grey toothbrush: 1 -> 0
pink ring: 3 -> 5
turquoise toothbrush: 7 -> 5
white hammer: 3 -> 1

--

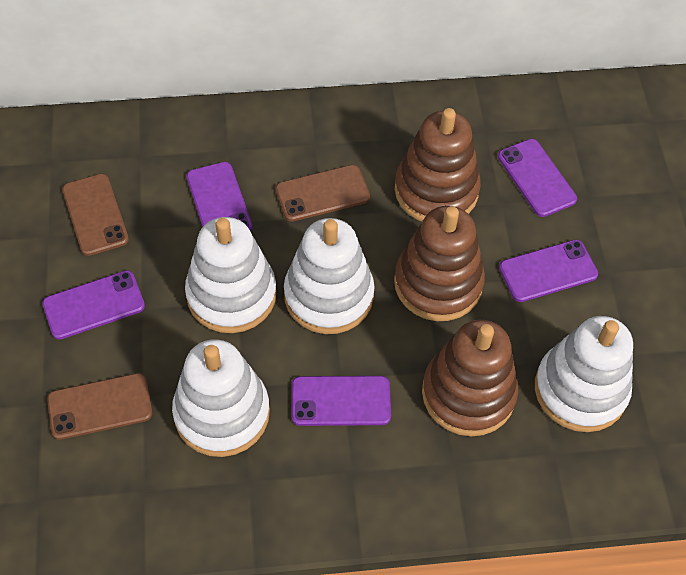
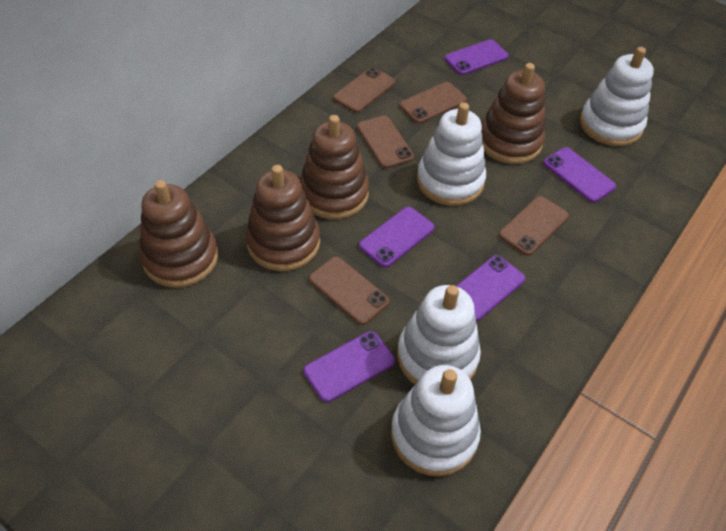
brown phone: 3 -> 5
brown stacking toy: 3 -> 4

...

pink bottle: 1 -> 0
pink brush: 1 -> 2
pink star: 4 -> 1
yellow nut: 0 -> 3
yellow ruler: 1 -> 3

Work required: Filter the records for lines containing the word "toothbrush" and copy each one.

Answer section:
grey toothbrush: 1 -> 0
turquoise toothbrush: 7 -> 5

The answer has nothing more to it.